[Image change detection data]
####################
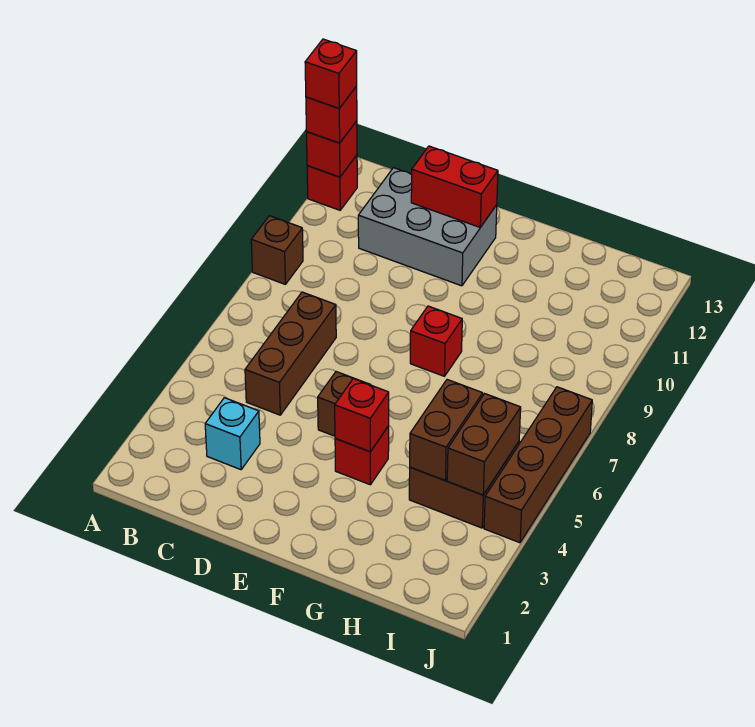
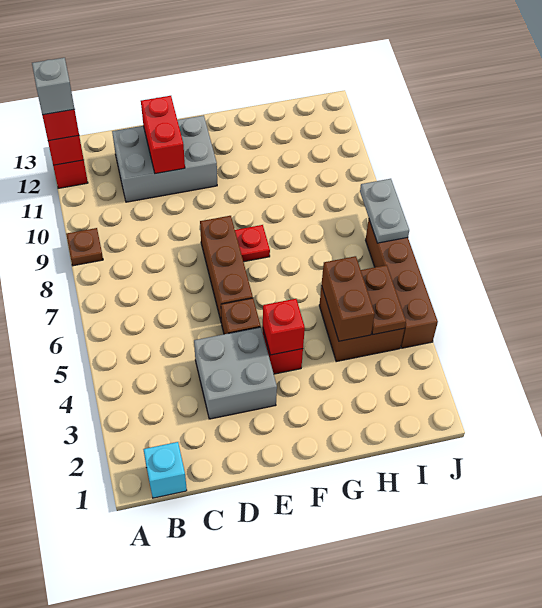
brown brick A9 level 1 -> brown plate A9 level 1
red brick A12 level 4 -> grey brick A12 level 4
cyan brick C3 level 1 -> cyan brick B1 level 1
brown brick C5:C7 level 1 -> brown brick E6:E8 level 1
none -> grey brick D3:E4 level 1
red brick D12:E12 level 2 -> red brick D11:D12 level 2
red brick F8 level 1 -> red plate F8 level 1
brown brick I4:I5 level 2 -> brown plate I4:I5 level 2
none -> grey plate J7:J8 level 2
####################
**WHAT NEEDS TO BE DONE**. Above are records; say how many of their lines contain the word "brick", giving only the number.

**ANSWER SECTION**. 8